## [Record extracts]

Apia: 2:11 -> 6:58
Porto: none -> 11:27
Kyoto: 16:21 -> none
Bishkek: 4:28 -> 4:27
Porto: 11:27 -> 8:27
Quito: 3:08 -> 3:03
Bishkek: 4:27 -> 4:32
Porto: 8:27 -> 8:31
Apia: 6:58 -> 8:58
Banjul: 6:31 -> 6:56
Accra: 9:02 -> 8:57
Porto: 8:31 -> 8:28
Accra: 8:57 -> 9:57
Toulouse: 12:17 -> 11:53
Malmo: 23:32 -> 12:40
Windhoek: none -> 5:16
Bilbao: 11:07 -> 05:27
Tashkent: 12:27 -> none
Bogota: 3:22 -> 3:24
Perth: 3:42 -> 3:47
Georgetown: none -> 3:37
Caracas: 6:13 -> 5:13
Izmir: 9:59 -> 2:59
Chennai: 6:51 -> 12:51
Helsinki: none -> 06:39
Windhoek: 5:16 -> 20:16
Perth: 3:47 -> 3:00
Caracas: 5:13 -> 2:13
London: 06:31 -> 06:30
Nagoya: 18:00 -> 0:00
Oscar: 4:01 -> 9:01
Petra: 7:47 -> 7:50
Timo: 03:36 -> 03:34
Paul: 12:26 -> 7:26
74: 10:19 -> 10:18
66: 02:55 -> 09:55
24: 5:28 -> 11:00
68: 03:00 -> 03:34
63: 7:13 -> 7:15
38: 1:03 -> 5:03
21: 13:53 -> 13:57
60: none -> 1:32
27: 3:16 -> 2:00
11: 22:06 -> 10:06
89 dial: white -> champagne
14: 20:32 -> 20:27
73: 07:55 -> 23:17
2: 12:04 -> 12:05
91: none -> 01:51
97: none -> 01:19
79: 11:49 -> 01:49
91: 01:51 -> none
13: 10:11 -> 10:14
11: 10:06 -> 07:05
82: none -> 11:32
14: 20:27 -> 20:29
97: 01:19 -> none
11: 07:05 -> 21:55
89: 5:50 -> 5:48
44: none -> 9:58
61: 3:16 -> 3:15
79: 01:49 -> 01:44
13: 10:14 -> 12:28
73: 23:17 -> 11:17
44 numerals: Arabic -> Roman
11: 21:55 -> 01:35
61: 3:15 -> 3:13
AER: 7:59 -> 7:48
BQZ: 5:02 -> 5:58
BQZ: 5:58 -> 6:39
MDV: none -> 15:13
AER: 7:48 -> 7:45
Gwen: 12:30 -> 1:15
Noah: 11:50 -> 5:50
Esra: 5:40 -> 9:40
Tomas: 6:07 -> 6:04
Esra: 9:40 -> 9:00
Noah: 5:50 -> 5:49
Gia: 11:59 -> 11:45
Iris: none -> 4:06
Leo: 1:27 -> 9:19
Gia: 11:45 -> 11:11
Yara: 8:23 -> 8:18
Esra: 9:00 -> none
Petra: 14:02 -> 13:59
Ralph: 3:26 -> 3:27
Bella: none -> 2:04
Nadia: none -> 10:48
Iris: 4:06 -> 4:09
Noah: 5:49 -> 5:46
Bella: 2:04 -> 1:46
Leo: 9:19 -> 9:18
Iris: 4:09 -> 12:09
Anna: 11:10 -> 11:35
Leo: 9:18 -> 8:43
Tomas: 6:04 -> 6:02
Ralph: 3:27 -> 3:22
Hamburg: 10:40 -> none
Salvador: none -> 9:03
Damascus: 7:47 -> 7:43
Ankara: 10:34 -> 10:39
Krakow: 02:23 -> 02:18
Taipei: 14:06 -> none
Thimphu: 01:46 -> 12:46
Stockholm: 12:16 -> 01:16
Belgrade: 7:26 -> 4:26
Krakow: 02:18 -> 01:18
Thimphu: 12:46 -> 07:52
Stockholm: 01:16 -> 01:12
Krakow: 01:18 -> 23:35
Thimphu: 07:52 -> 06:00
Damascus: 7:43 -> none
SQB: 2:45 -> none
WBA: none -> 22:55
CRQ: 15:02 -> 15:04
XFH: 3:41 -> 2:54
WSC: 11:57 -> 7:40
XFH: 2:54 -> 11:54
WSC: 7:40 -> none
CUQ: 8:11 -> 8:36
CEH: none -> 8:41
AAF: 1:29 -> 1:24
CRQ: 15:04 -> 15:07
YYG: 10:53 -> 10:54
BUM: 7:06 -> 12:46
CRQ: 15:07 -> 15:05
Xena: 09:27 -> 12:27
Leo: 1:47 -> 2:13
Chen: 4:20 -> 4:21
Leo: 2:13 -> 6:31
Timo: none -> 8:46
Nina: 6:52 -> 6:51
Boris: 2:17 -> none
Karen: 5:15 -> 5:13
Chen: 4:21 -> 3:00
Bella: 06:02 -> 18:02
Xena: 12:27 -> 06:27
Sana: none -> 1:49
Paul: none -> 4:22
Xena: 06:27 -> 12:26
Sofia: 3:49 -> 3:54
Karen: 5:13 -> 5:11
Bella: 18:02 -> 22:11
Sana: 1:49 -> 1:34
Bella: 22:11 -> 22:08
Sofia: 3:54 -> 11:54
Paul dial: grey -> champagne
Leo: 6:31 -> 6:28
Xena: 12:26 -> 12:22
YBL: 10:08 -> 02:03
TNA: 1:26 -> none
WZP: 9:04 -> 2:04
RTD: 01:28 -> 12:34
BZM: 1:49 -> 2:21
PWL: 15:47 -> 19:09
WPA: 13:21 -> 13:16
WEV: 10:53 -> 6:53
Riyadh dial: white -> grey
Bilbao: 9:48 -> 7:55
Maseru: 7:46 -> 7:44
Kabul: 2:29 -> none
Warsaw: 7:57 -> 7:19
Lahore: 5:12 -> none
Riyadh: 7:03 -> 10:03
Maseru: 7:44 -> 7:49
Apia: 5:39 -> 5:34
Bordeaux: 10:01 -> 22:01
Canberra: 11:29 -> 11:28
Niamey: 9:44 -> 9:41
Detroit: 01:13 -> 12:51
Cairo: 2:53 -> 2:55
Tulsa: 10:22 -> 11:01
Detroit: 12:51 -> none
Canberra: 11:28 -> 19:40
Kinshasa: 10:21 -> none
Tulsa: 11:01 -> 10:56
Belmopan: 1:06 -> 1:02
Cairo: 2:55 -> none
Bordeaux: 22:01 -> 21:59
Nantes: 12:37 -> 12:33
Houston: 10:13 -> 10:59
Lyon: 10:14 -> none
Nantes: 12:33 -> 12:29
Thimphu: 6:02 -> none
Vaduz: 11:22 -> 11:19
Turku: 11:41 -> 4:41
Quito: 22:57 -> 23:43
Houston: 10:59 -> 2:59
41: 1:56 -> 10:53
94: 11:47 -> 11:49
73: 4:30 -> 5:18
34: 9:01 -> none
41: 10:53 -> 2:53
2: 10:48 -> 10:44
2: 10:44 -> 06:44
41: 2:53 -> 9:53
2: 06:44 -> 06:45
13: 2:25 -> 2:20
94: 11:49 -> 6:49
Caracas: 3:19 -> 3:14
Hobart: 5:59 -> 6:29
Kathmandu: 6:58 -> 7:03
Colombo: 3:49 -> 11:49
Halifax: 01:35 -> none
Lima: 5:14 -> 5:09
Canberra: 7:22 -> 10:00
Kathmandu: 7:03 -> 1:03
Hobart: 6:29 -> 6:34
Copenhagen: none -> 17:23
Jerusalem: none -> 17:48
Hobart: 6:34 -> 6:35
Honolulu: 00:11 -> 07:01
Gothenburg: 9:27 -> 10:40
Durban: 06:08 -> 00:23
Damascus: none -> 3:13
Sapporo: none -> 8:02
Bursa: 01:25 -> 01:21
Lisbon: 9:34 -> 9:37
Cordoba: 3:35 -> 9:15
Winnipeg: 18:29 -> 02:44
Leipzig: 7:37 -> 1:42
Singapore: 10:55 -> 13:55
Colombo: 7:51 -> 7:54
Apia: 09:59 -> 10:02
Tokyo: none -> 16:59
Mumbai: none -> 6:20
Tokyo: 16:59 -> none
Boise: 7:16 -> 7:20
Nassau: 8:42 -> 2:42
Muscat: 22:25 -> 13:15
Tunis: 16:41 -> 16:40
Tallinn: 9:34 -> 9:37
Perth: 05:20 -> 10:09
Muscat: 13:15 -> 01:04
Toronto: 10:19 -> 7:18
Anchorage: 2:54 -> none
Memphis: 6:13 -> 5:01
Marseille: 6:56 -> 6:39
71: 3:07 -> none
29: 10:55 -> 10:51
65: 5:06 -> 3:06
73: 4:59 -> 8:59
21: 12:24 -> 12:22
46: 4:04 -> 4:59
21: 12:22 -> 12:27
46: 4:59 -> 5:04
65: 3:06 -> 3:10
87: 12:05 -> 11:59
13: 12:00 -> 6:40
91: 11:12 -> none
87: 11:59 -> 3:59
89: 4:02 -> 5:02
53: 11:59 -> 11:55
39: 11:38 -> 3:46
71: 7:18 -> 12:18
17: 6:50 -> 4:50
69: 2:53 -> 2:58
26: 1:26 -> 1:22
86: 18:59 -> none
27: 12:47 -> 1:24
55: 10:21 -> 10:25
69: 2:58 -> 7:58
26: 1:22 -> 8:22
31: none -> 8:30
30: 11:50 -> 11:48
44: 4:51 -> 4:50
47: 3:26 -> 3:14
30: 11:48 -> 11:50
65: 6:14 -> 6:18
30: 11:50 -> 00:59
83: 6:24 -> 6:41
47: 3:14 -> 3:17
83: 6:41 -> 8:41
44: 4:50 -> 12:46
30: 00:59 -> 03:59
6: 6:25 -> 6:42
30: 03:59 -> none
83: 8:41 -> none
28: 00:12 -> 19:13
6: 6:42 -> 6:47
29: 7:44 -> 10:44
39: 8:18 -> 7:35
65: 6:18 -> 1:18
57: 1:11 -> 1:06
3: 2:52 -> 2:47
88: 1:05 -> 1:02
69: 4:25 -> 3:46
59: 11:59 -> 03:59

## [Do this]
Copy the lines exactly, from the first line of the records through the line containing "Ralph: 3:26 -> 3:27", including both.

## [Task answer]
Apia: 2:11 -> 6:58
Porto: none -> 11:27
Kyoto: 16:21 -> none
Bishkek: 4:28 -> 4:27
Porto: 11:27 -> 8:27
Quito: 3:08 -> 3:03
Bishkek: 4:27 -> 4:32
Porto: 8:27 -> 8:31
Apia: 6:58 -> 8:58
Banjul: 6:31 -> 6:56
Accra: 9:02 -> 8:57
Porto: 8:31 -> 8:28
Accra: 8:57 -> 9:57
Toulouse: 12:17 -> 11:53
Malmo: 23:32 -> 12:40
Windhoek: none -> 5:16
Bilbao: 11:07 -> 05:27
Tashkent: 12:27 -> none
Bogota: 3:22 -> 3:24
Perth: 3:42 -> 3:47
Georgetown: none -> 3:37
Caracas: 6:13 -> 5:13
Izmir: 9:59 -> 2:59
Chennai: 6:51 -> 12:51
Helsinki: none -> 06:39
Windhoek: 5:16 -> 20:16
Perth: 3:47 -> 3:00
Caracas: 5:13 -> 2:13
London: 06:31 -> 06:30
Nagoya: 18:00 -> 0:00
Oscar: 4:01 -> 9:01
Petra: 7:47 -> 7:50
Timo: 03:36 -> 03:34
Paul: 12:26 -> 7:26
74: 10:19 -> 10:18
66: 02:55 -> 09:55
24: 5:28 -> 11:00
68: 03:00 -> 03:34
63: 7:13 -> 7:15
38: 1:03 -> 5:03
21: 13:53 -> 13:57
60: none -> 1:32
27: 3:16 -> 2:00
11: 22:06 -> 10:06
89 dial: white -> champagne
14: 20:32 -> 20:27
73: 07:55 -> 23:17
2: 12:04 -> 12:05
91: none -> 01:51
97: none -> 01:19
79: 11:49 -> 01:49
91: 01:51 -> none
13: 10:11 -> 10:14
11: 10:06 -> 07:05
82: none -> 11:32
14: 20:27 -> 20:29
97: 01:19 -> none
11: 07:05 -> 21:55
89: 5:50 -> 5:48
44: none -> 9:58
61: 3:16 -> 3:15
79: 01:49 -> 01:44
13: 10:14 -> 12:28
73: 23:17 -> 11:17
44 numerals: Arabic -> Roman
11: 21:55 -> 01:35
61: 3:15 -> 3:13
AER: 7:59 -> 7:48
BQZ: 5:02 -> 5:58
BQZ: 5:58 -> 6:39
MDV: none -> 15:13
AER: 7:48 -> 7:45
Gwen: 12:30 -> 1:15
Noah: 11:50 -> 5:50
Esra: 5:40 -> 9:40
Tomas: 6:07 -> 6:04
Esra: 9:40 -> 9:00
Noah: 5:50 -> 5:49
Gia: 11:59 -> 11:45
Iris: none -> 4:06
Leo: 1:27 -> 9:19
Gia: 11:45 -> 11:11
Yara: 8:23 -> 8:18
Esra: 9:00 -> none
Petra: 14:02 -> 13:59
Ralph: 3:26 -> 3:27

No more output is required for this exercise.